- [WORK ITEM] The expected output is the full set of entries, retyped verbatim, pictures excluded.

*****

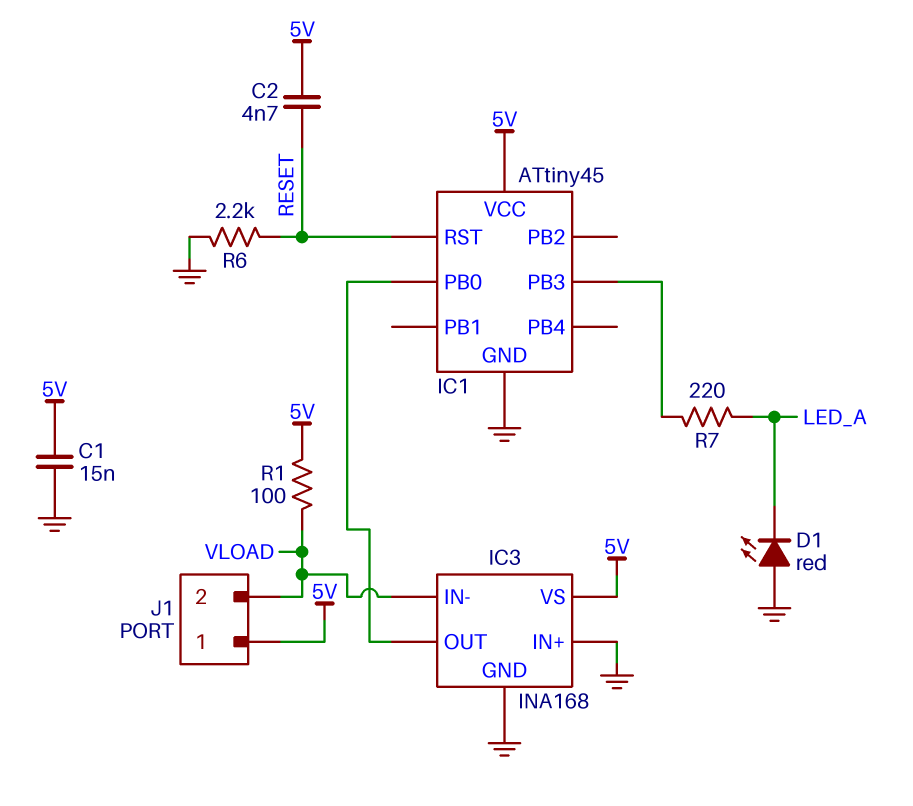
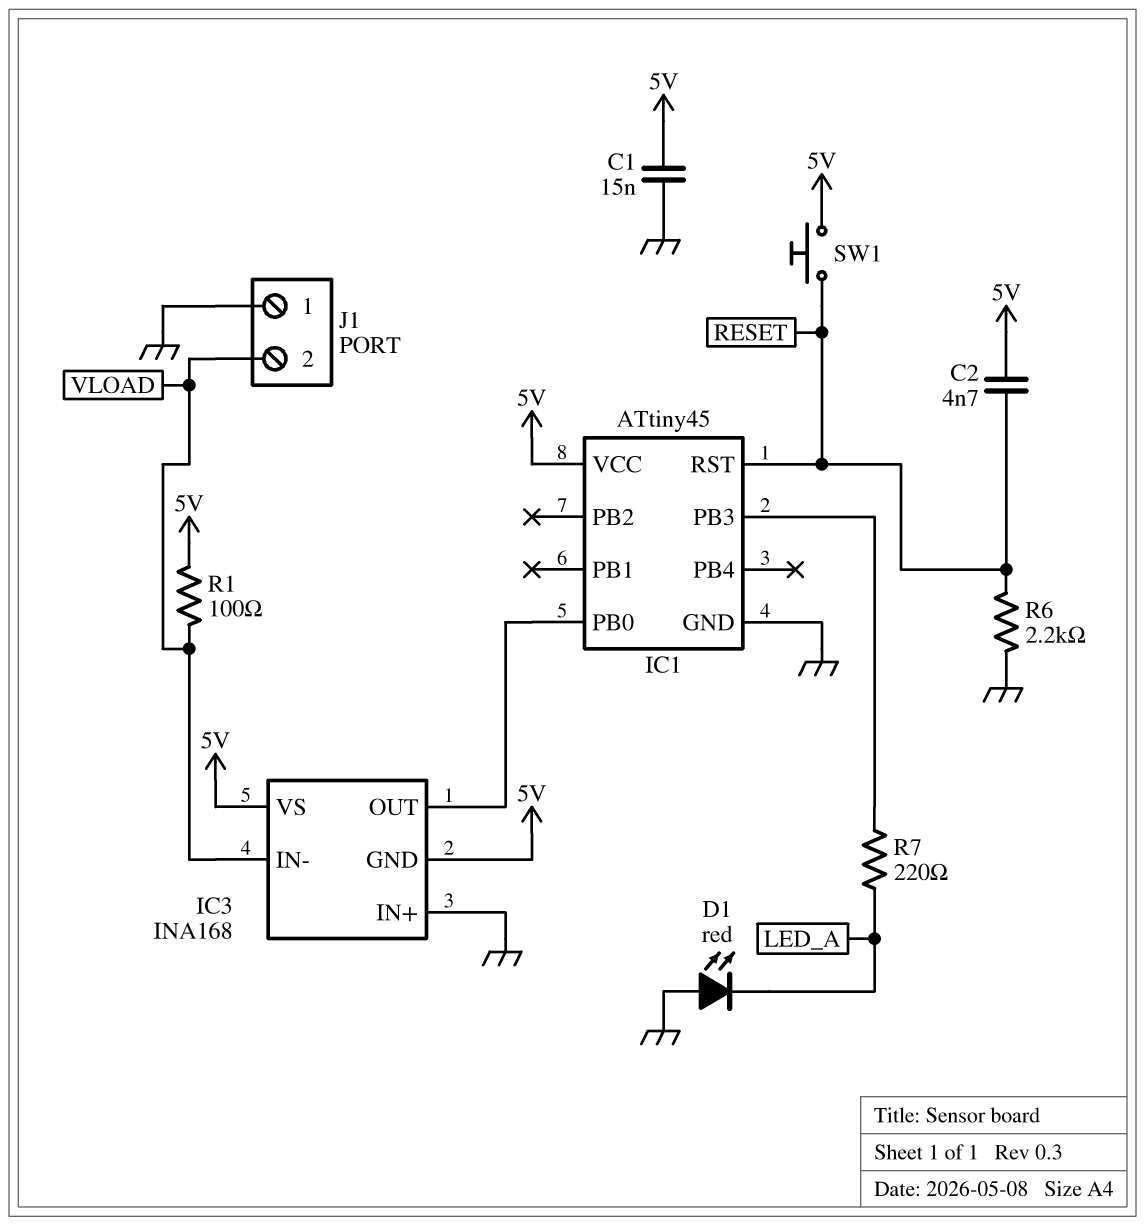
IC3 pin GND: GND -> 5V
J1 pin 1: 5V -> GND
SW1: none -> button (5V, RESET)

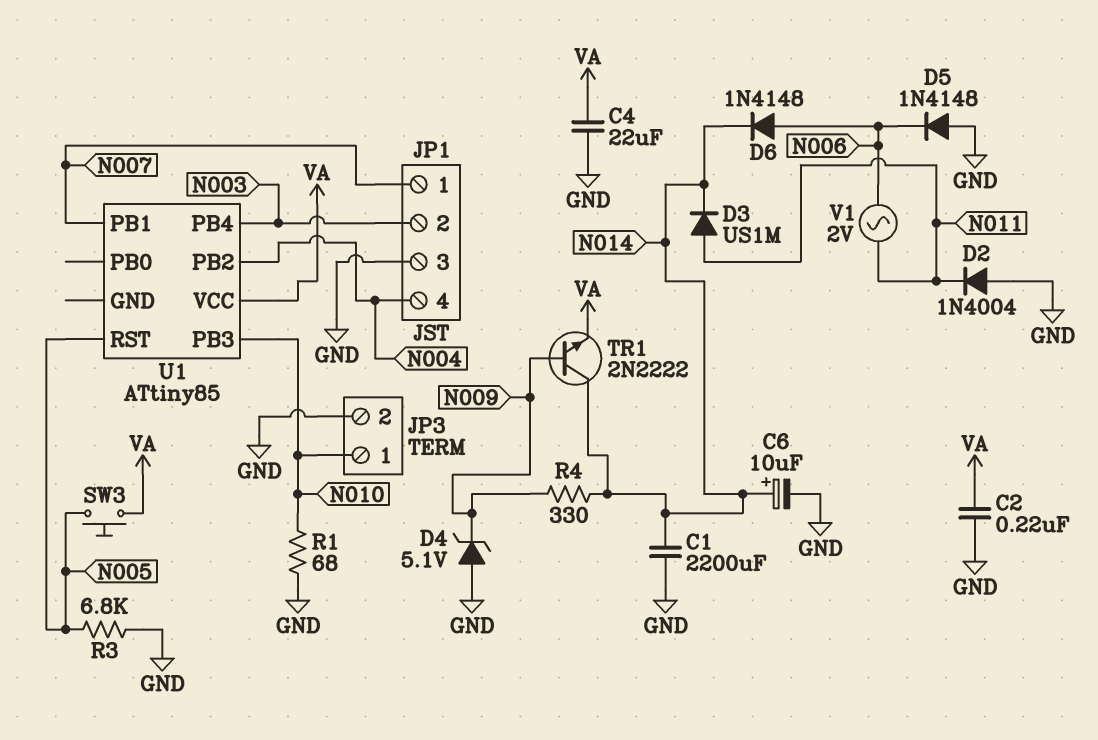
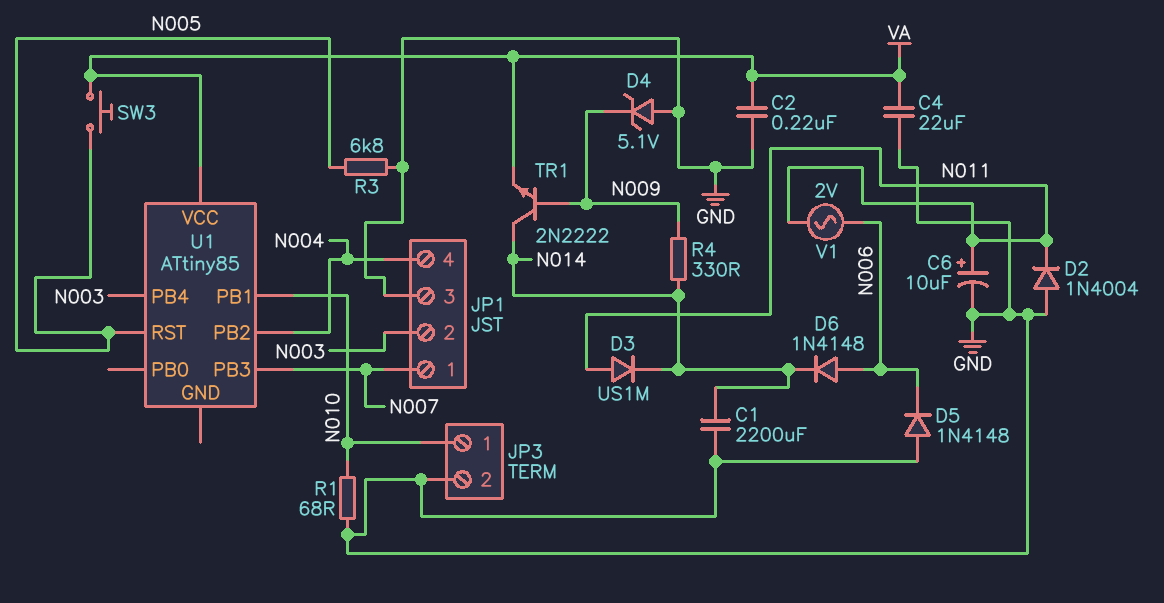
C6: 10uF (plus N014, minus GND) -> 10uF (plus N011, minus GND)
U1 pin PB1: N007 -> N010
U1 pin PB3: N010 -> N007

*****

- [ANSWER TO THIS EXERCISE]
IC3 pin GND: GND -> 5V
J1 pin 1: 5V -> GND
SW1: none -> button (5V, RESET)

C6: 10uF (plus N014, minus GND) -> 10uF (plus N011, minus GND)
U1 pin PB1: N007 -> N010
U1 pin PB3: N010 -> N007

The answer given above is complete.